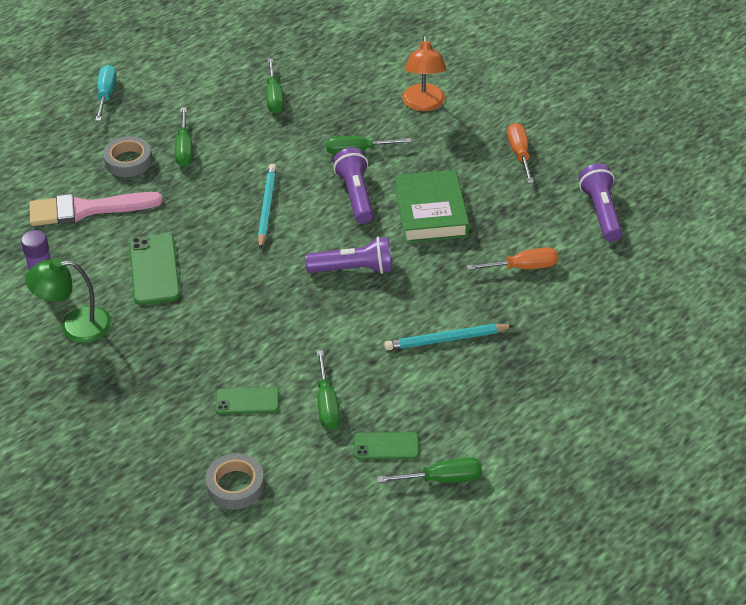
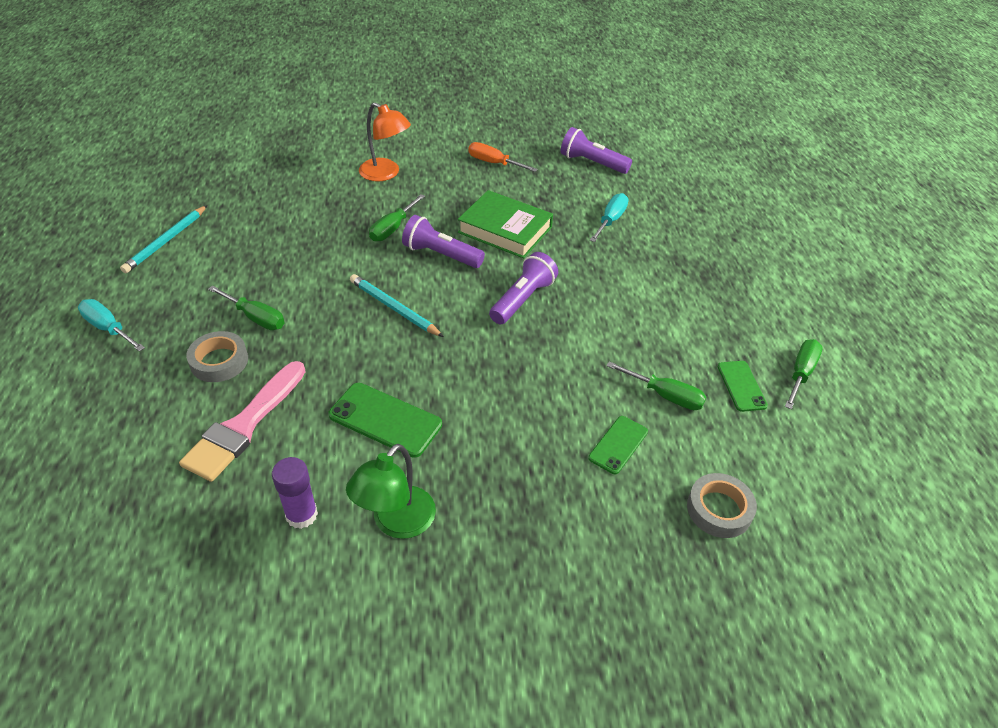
camera: 55 degrees left, 0 degrees up
(274, 97) = (269, 236): green screwdriver -> none
(386, 446) = (741, 386): green phone -> green phone turned 45 degrees counterclockwise
(446, 339) = (650, 293): turquoise pencil -> turquoise pencil (166, 241)
(523, 267) = (610, 220): orange screwdriver -> turquoise screwdriver

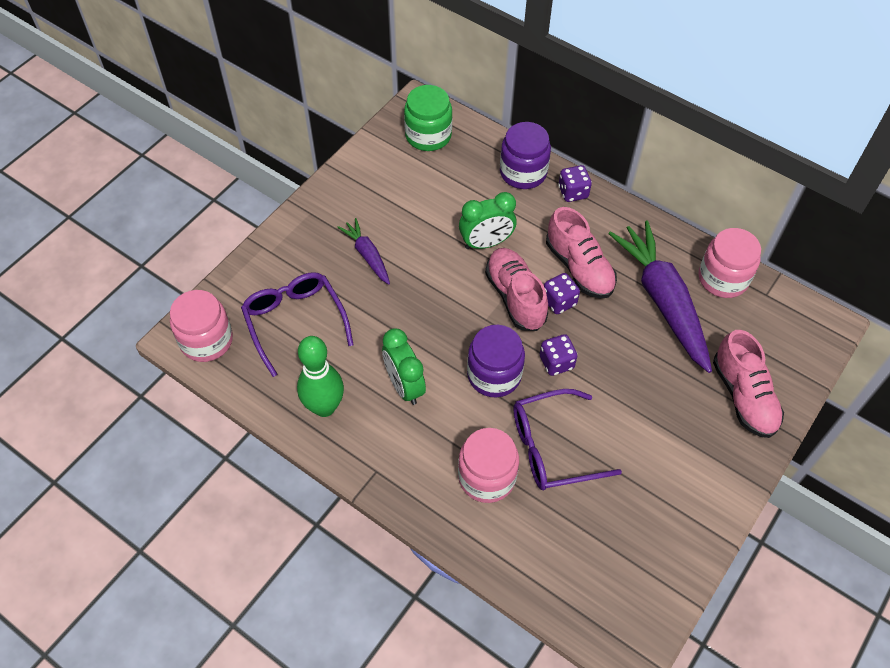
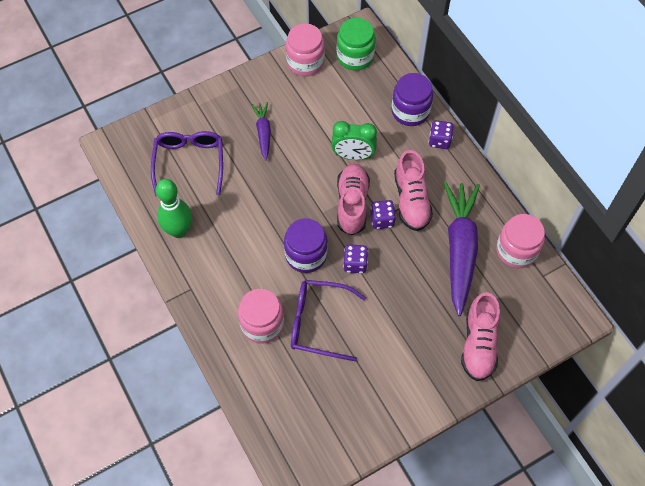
camera: 25 degrees right, 5 degrees up
(206, 340) = (125, 153): pink jar -> pink jar (305, 62)
(404, 386) = (240, 237): green clock -> none

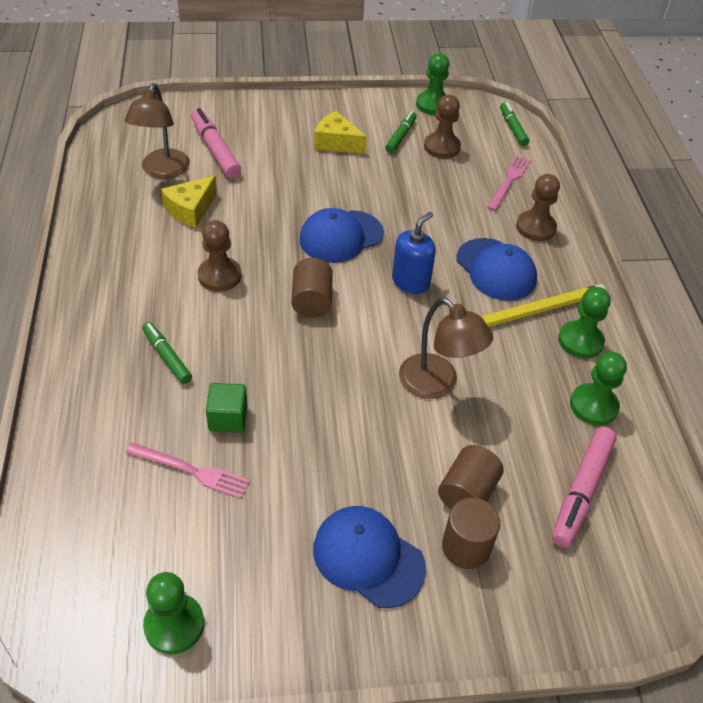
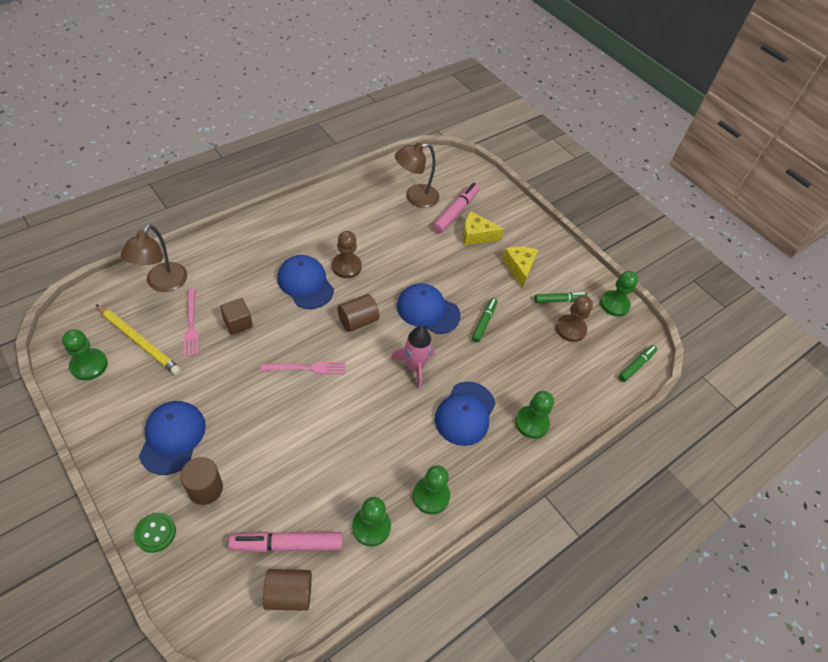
camera: 55 degrees right, 5 degrees up
(167, 357) = (266, 274): green marker -> green marker (484, 322)
(190, 210) = (392, 226): yellow cheese -> yellow cheese (476, 235)
(215, 325) = (305, 283): none -> blue cap
(228, 418) = (238, 323): green cube -> brown cube
(410, 282) = (414, 367): blue soap dispenser -> pink rocket
(437, 384) = (330, 420): brown lamp -> brown lamp (162, 284)
(467, 493) = (248, 473): brown cylinder -> brown cylinder (289, 594)
(503, 626) = (155, 533): none -> green button
(509, 181) = (569, 386): pink fork -> pink fork (307, 368)
(535, 227) = (531, 423): brown pawn -> green pawn
(536, 311) = (441, 455): yellow pencil -> yellow pencil (139, 341)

_ _ _ _ _ _ _

- _Task to carry out_: Make a copy of each line in the records that has the word "right".

- _Answer to this task_:
camera: 25 degrees right, 5 degrees up
camera: 55 degrees right, 5 degrees up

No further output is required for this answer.